Exercise directions »
Return the listing below verbatim. Pictures do not belong in the copy.

Dataset extract »

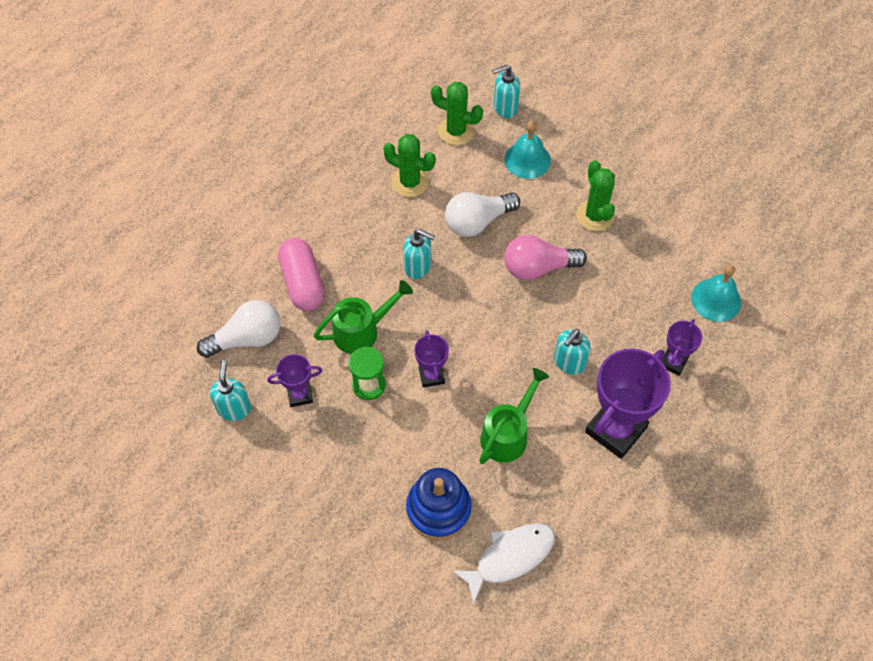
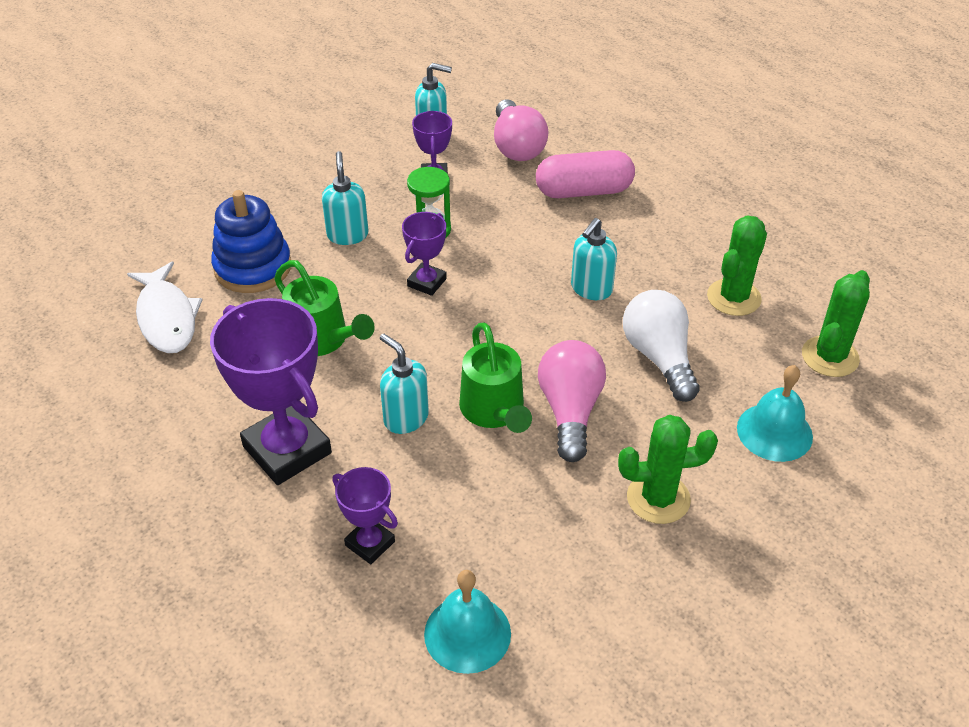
camera: 100 degrees right, 15 degrees down
white light bulb [197,300,280,358] -> pink light bulb [494,99,548,161]
green watering can [314,280,413,354] -> green watering can moved to [459,322,532,433]
purple trophy [414,330,449,388] -> purple trophy turned 60 degrees counterclockwise [402,212,447,296]
turquoise soap dispenser [492,65,520,118] -> turquoise soap dispenser moved to [322,151,369,245]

Exercise output »
camera: 100 degrees right, 15 degrees down
white light bulb [197,300,280,358] -> pink light bulb [494,99,548,161]
green watering can [314,280,413,354] -> green watering can moved to [459,322,532,433]
purple trophy [414,330,449,388] -> purple trophy turned 60 degrees counterclockwise [402,212,447,296]
turquoise soap dispenser [492,65,520,118] -> turquoise soap dispenser moved to [322,151,369,245]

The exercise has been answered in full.